> Work to complete:
Print the lines that run from the line with "none -> lime brick C1:D4 level 1" to the line with "none -> blue brick C4 level 2", keeping both end lines, exactly as they appear in the entries below, and nothing else.

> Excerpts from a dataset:
=====

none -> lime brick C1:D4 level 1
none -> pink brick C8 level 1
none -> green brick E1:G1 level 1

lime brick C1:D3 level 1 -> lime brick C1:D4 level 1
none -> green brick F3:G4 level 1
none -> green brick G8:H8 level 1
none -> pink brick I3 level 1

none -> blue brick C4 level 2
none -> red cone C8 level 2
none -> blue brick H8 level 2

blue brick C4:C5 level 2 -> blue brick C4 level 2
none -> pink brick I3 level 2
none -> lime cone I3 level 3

=====

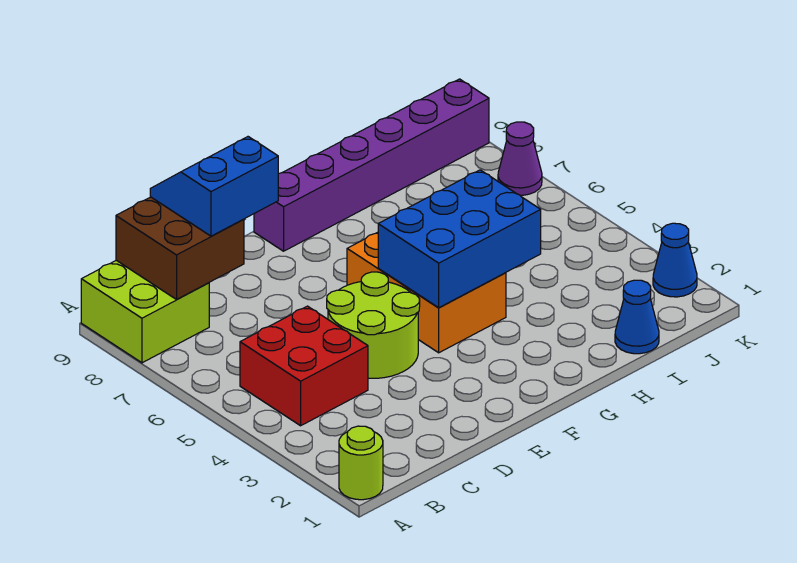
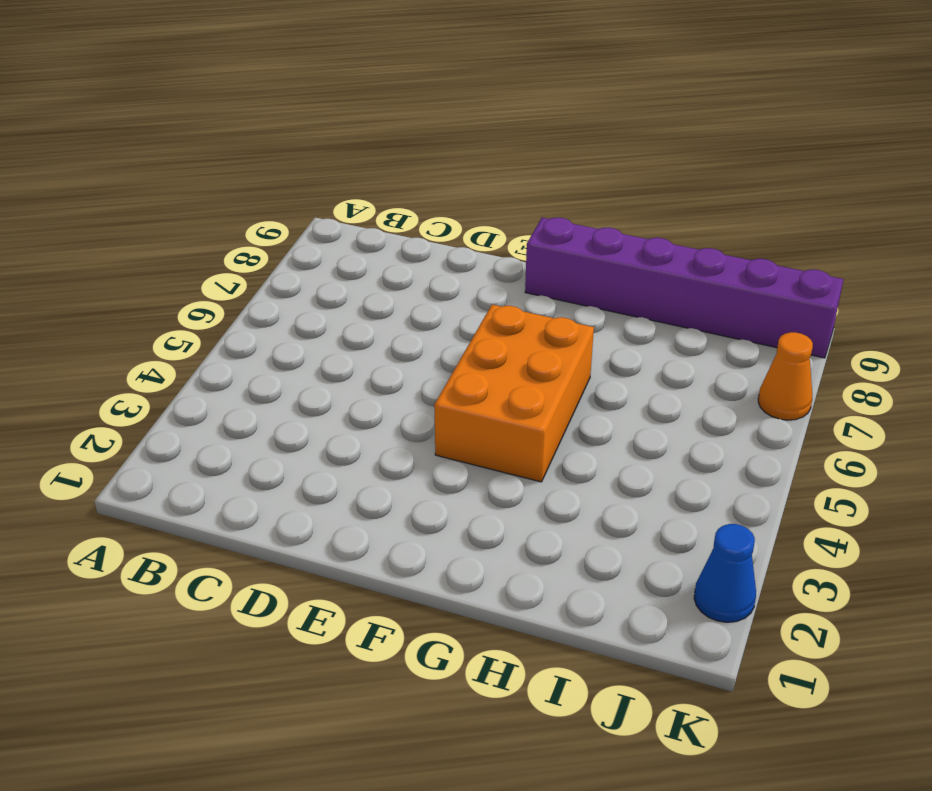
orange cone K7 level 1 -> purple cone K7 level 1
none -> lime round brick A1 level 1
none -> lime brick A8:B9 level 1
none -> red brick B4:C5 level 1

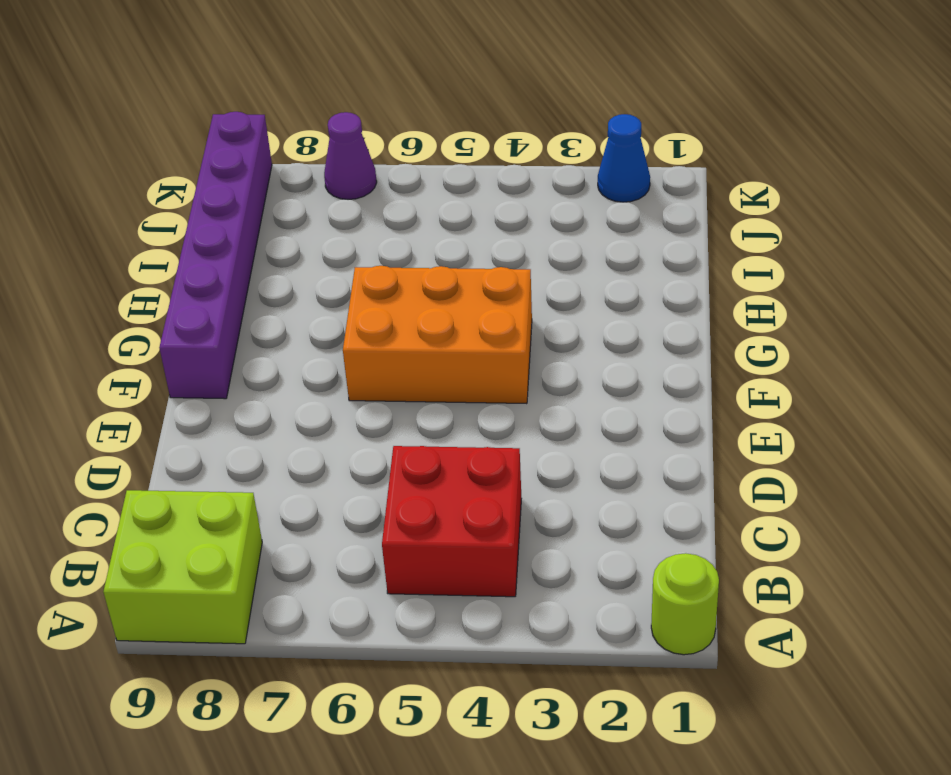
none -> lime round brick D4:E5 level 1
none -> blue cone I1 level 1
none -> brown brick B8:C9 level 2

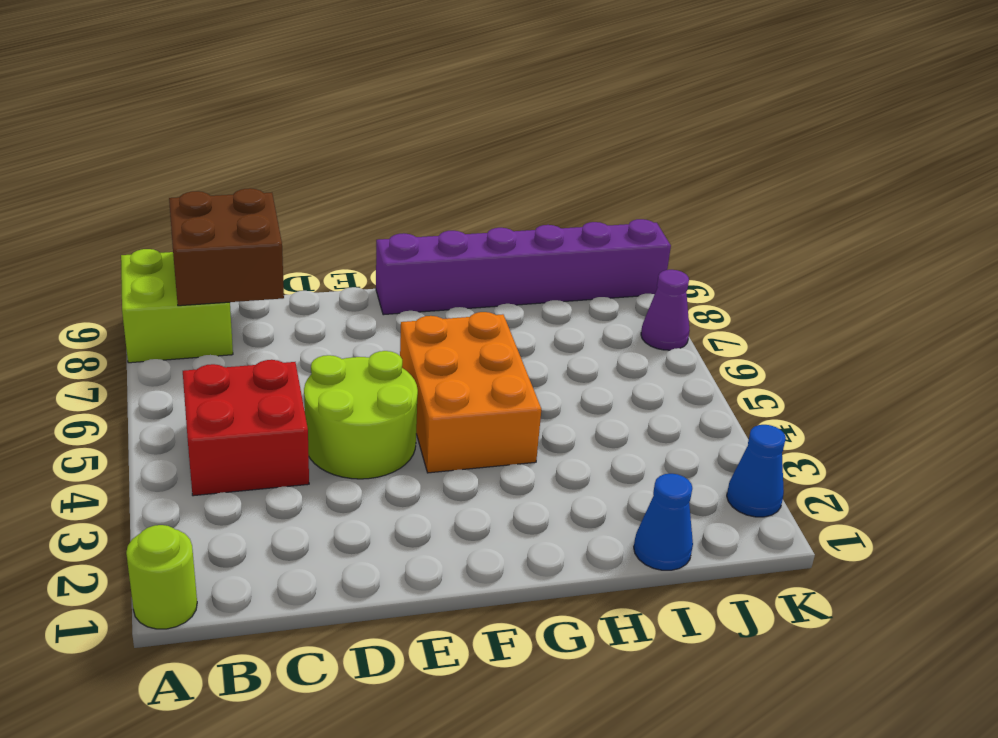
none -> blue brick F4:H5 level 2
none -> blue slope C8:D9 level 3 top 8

=====

> Solution to the problem:
none -> lime brick C1:D4 level 1
none -> pink brick C8 level 1
none -> green brick E1:G1 level 1

lime brick C1:D3 level 1 -> lime brick C1:D4 level 1
none -> green brick F3:G4 level 1
none -> green brick G8:H8 level 1
none -> pink brick I3 level 1

none -> blue brick C4 level 2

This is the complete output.